**DATASET**
+===+
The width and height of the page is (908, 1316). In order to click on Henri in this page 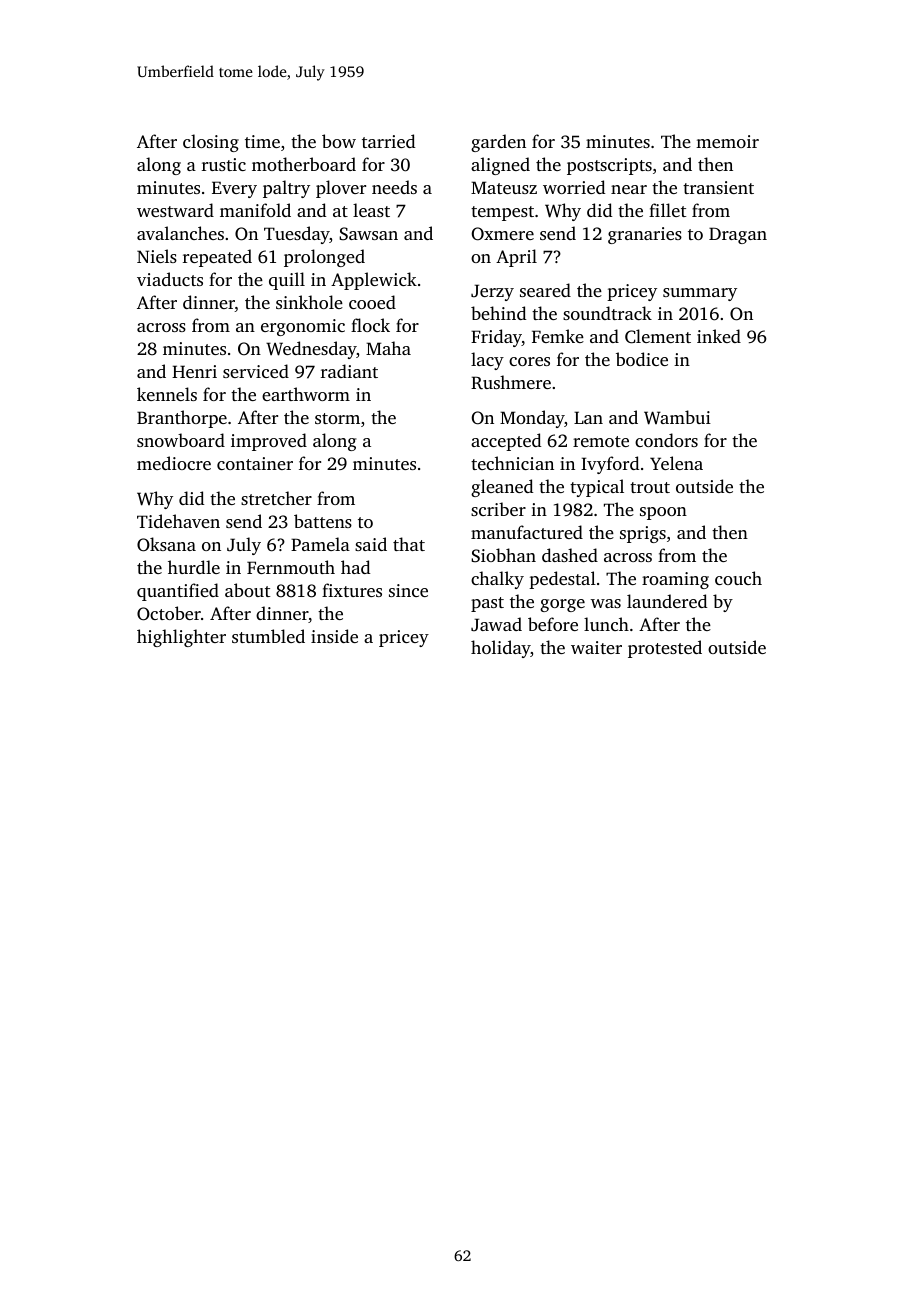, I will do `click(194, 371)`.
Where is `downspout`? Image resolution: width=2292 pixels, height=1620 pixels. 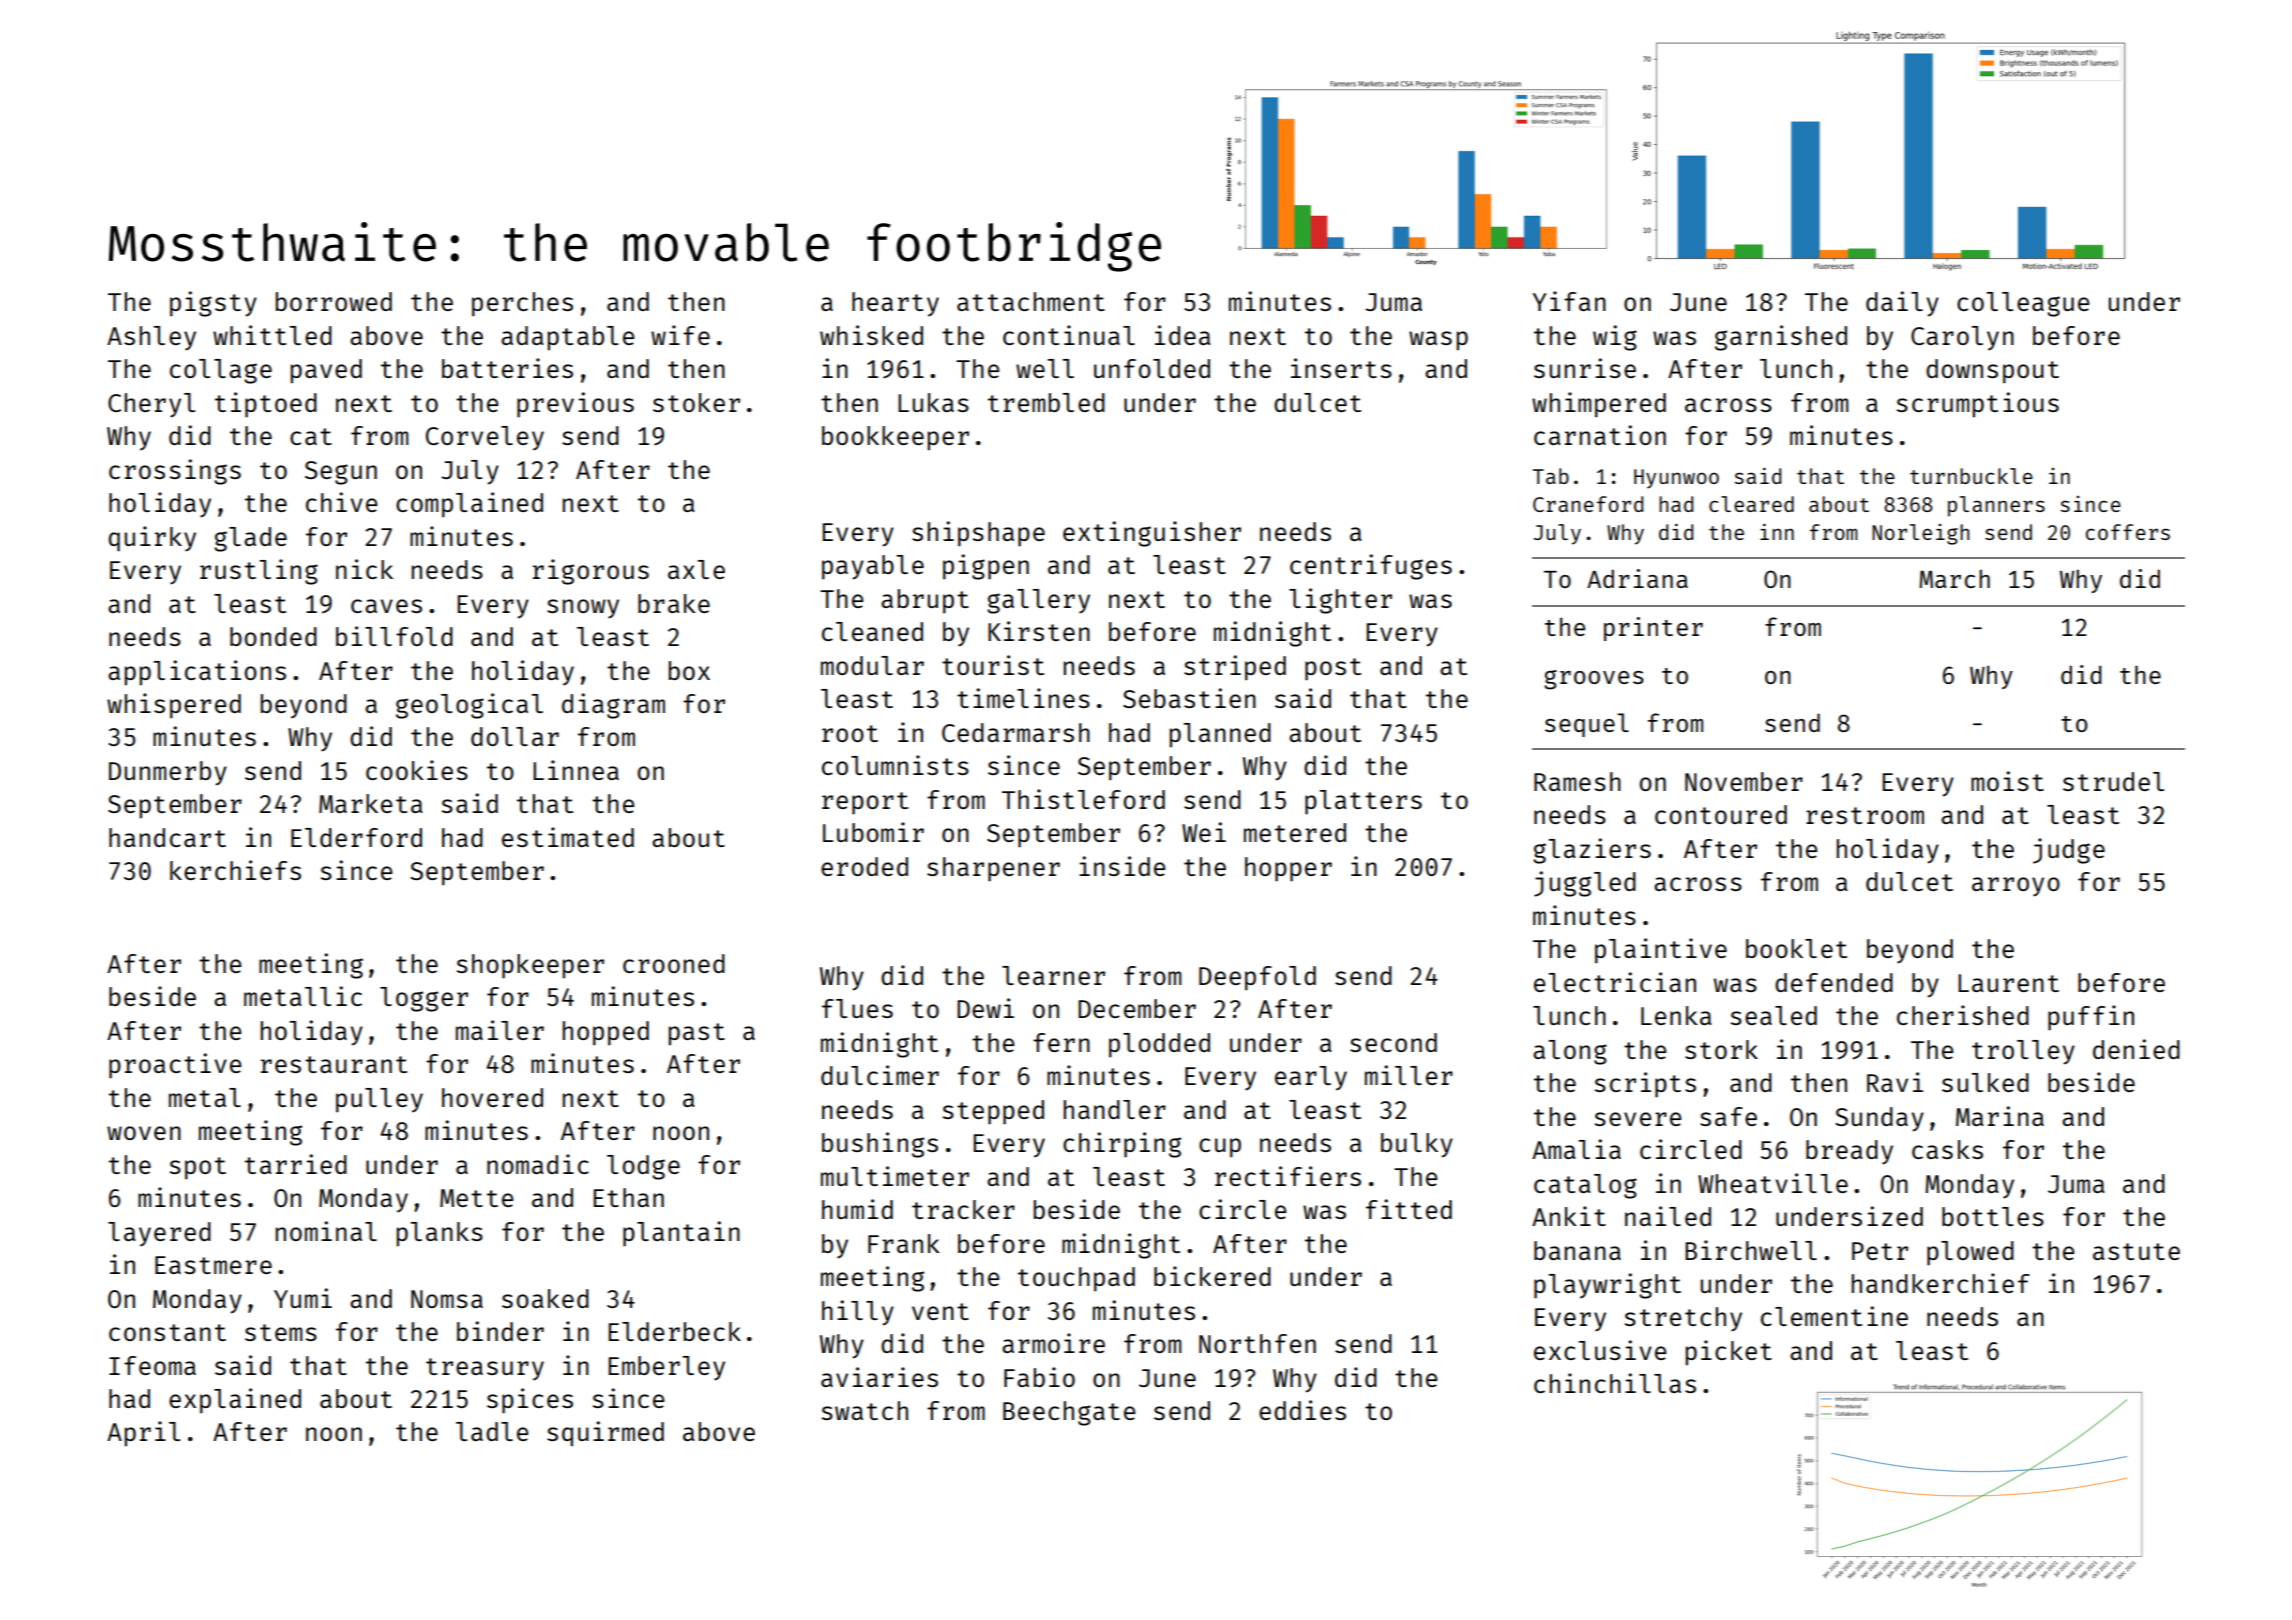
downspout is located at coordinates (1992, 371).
+===+
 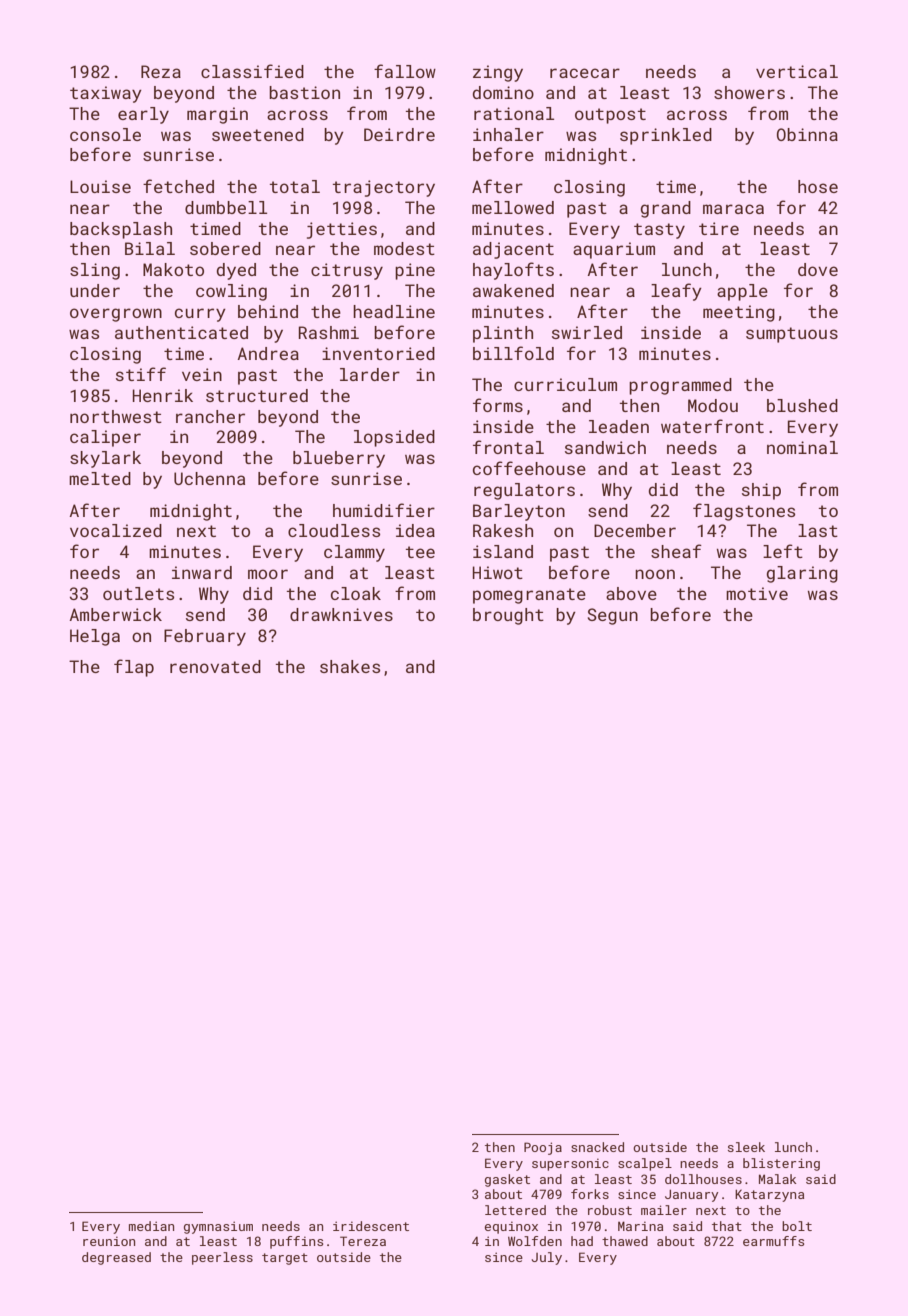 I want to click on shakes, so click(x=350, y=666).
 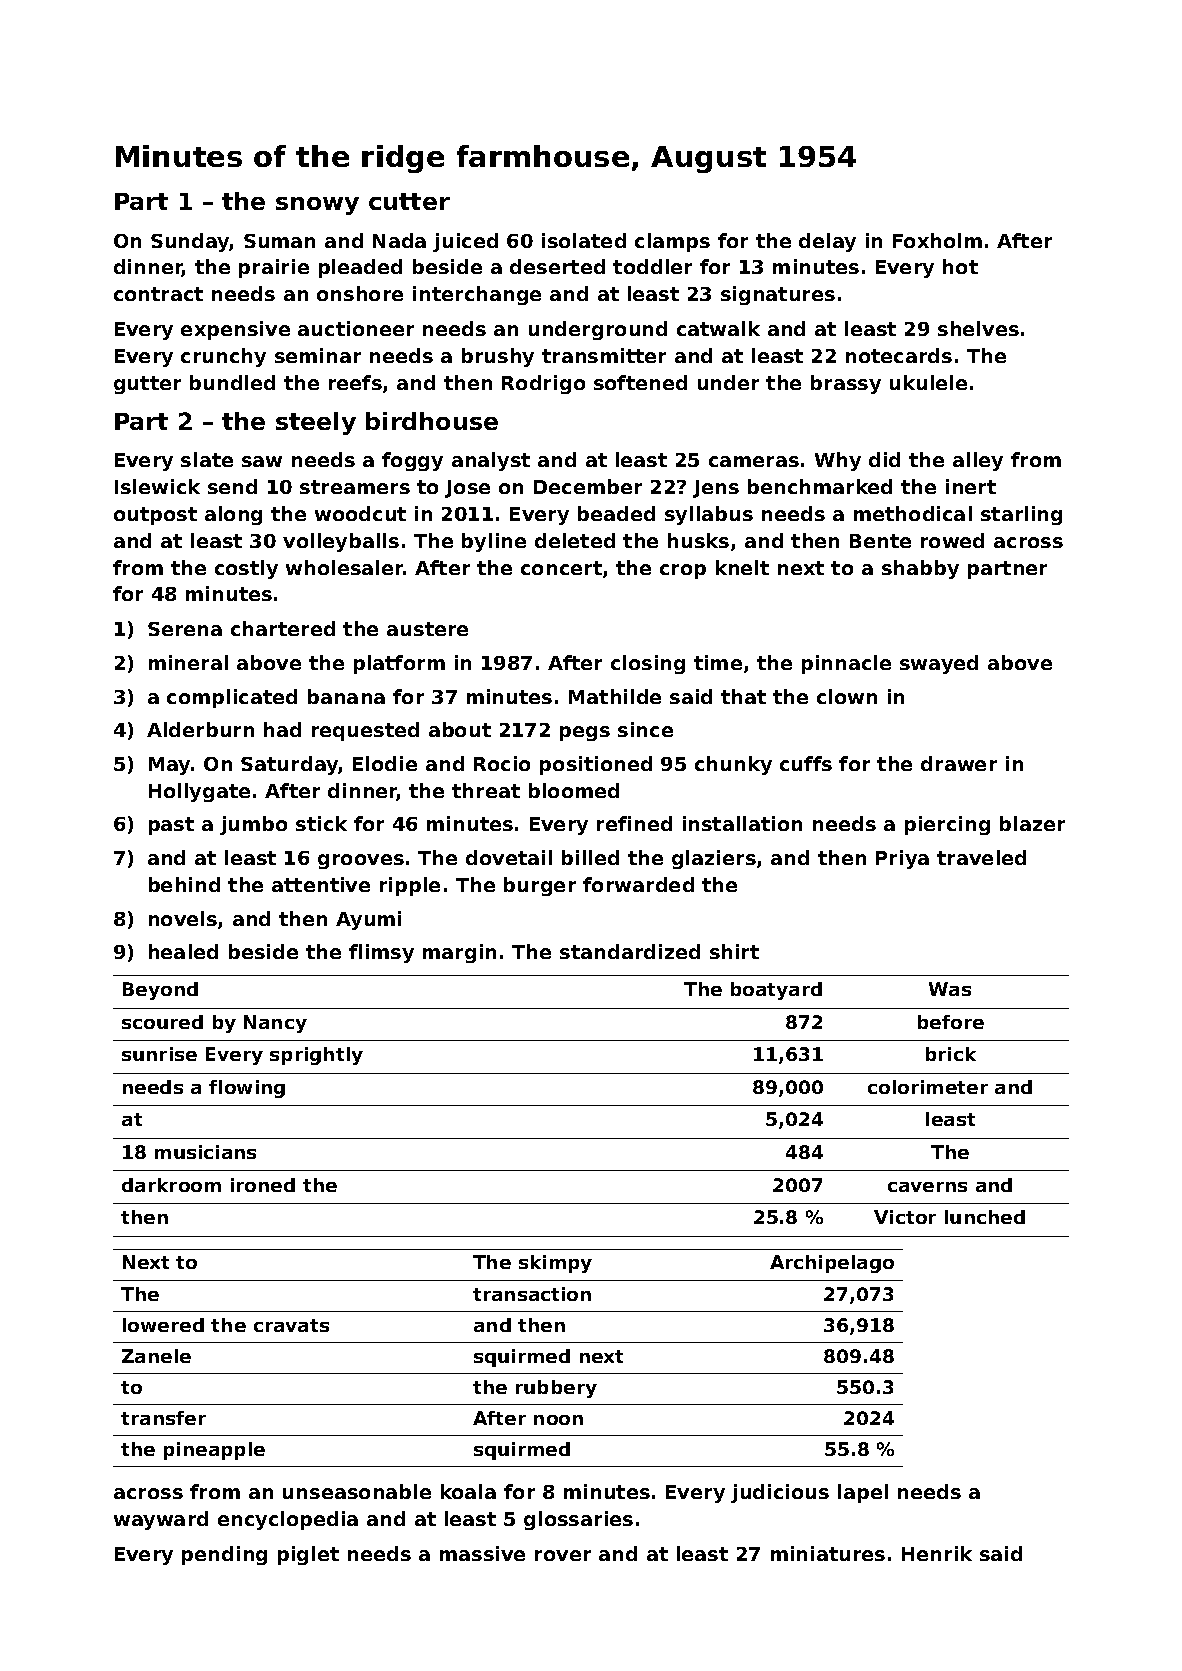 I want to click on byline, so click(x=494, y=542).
+===+
**EXERCISE INSTRUCTIONS**
Please give the material again from the line with "pixels, height=1620 pixels." up to and including the line with "downspout is located", swapping "resolution" for "dimensions" and leaving everything else unchanged. Omit the pictures from your answer.

**SOLUTION FOR THIS EXERCISE**
Where is `downspout`? Image dimensions: width=2292 pixels, height=1620 pixels. 
downspout is located at coordinates (1992, 371).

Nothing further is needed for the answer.